Assigned task:
The whole listing is to be written out again exactly; the pictures are not.

Given material:
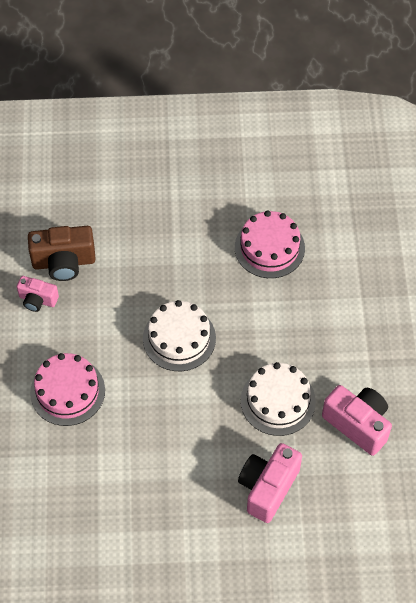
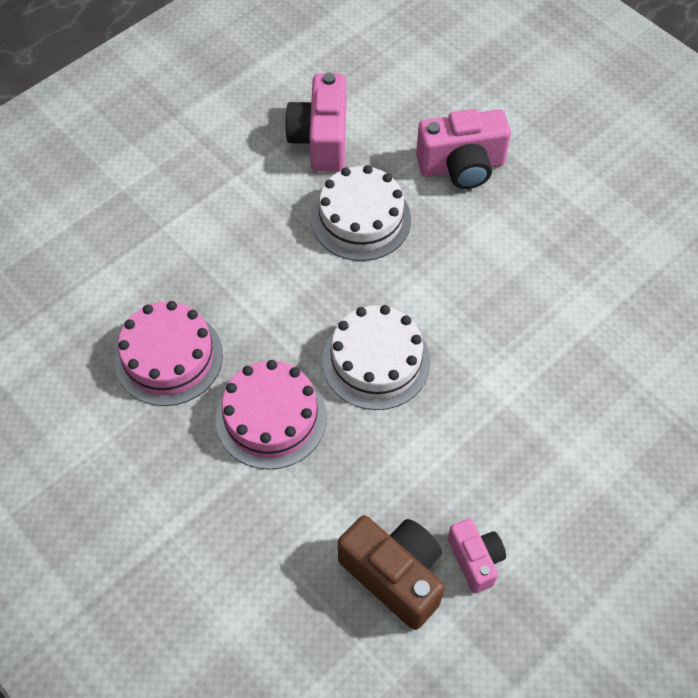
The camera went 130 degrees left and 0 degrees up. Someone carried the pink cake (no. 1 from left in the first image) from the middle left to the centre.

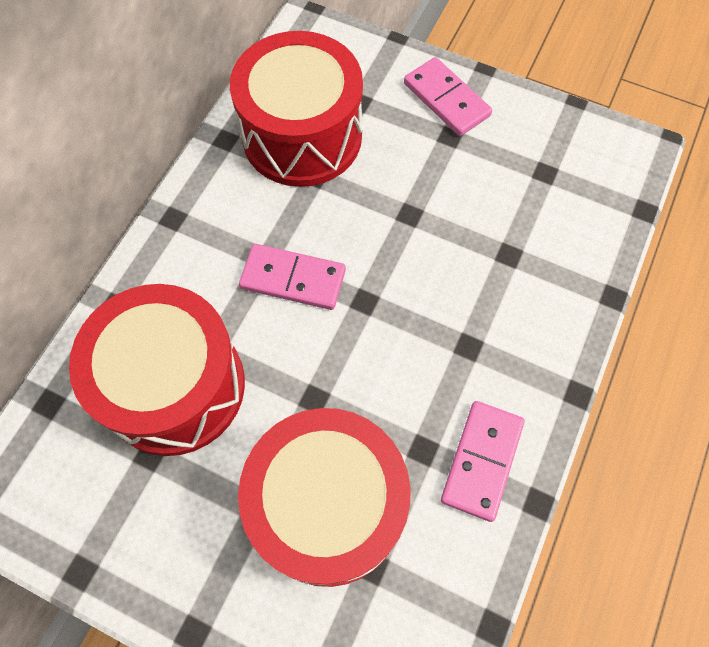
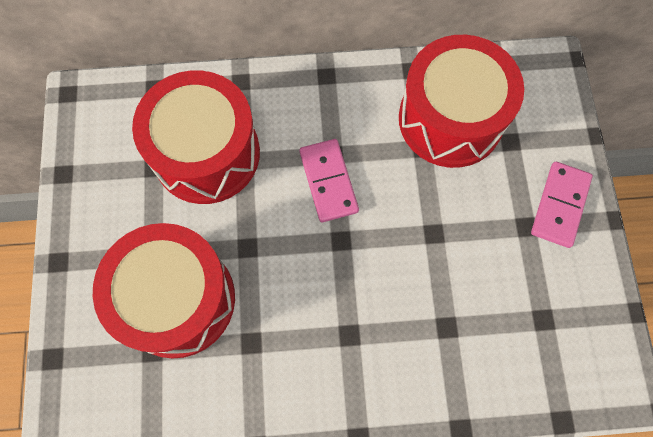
The camera went 60 degrees right and 5 degrees up. Someone took away the pink domino (no. 3 from left) at the bottom right.

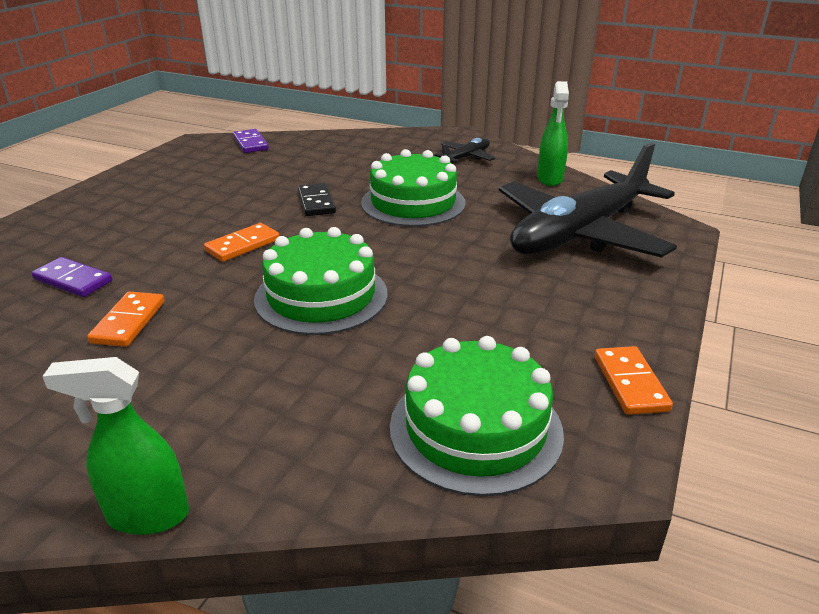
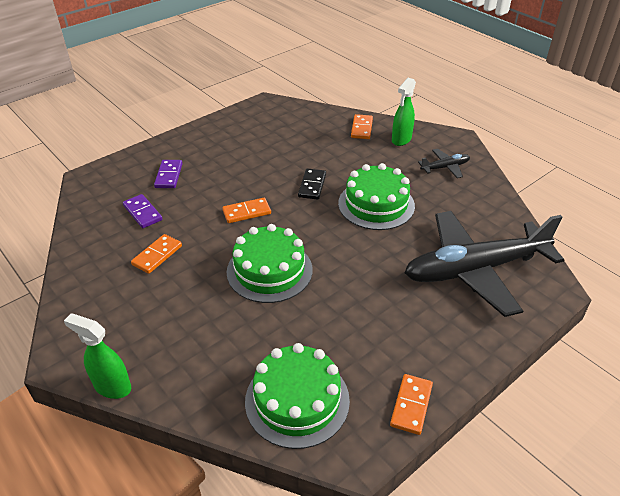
The camera went 25 degrees right and 10 degrees up. Someone carried the royal purple domino (no. 2 from left) from the top left to the middle left. Someone carried the emerald sprayer (no. 2 from left) from the top right to the top centre. Someone put down the orange-coloured domino (no. 3 from left) at the top centre.

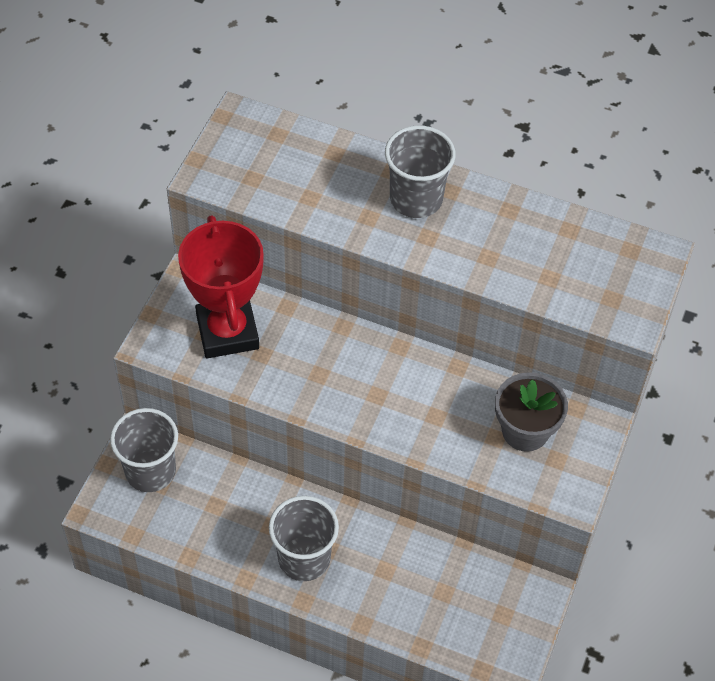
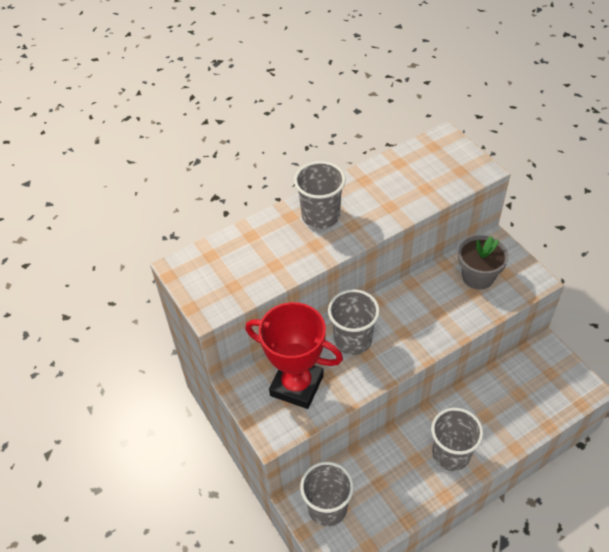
The camera went 50 degrees left and 5 degrees down. Someone put down the ash-grey beaker (no. 3 from left) at the centre.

Response area:
The camera went 130 degrees left and 0 degrees up. Someone carried the pink cake (no. 1 from left in the first image) from the middle left to the centre.

The camera went 60 degrees right and 5 degrees up. Someone took away the pink domino (no. 3 from left) at the bottom right.

The camera went 25 degrees right and 10 degrees up. Someone carried the royal purple domino (no. 2 from left) from the top left to the middle left. Someone carried the emerald sprayer (no. 2 from left) from the top right to the top centre. Someone put down the orange-coloured domino (no. 3 from left) at the top centre.

The camera went 50 degrees left and 5 degrees down. Someone put down the ash-grey beaker (no. 3 from left) at the centre.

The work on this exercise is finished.